**Data extract:**
---+---
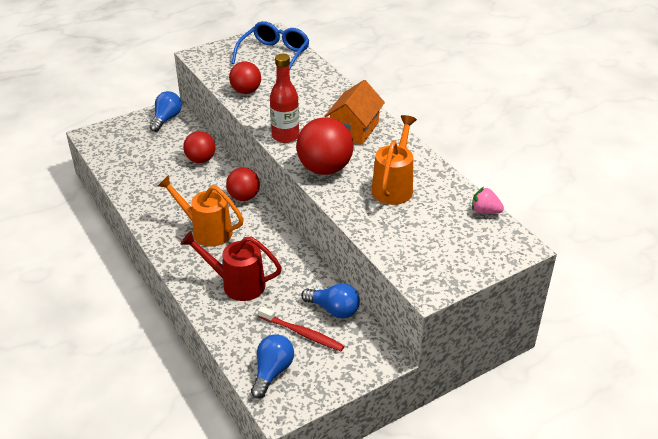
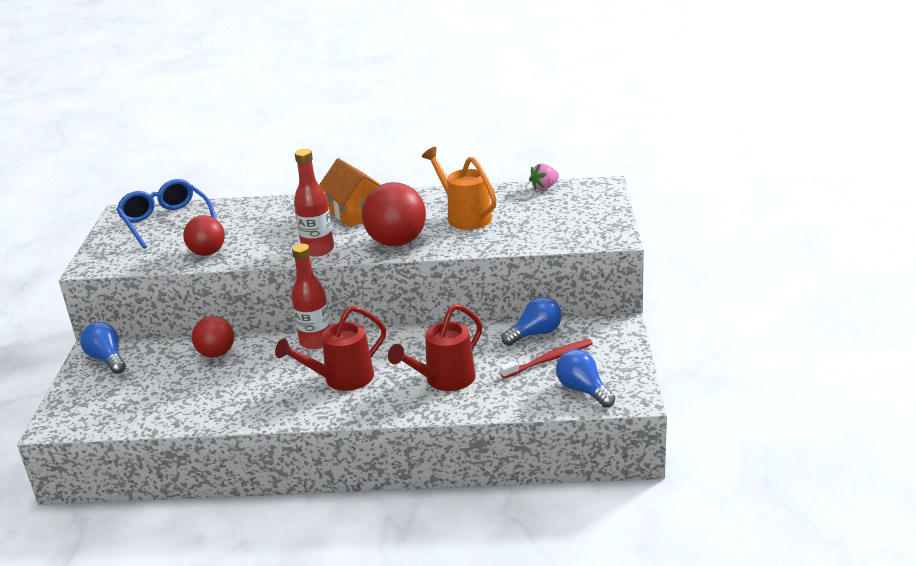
camera: 55 degrees left, 10 degrees down
orange watering can [158,175,244,247] -> red watering can [275,306,386,391]
red ball [226,167,260,201] -> red bottle [291,244,330,350]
---+---
**Exercise objective:** Repeat the data exactly, excluding the pictures.

**Answer space:**
camera: 55 degrees left, 10 degrees down
orange watering can [158,175,244,247] -> red watering can [275,306,386,391]
red ball [226,167,260,201] -> red bottle [291,244,330,350]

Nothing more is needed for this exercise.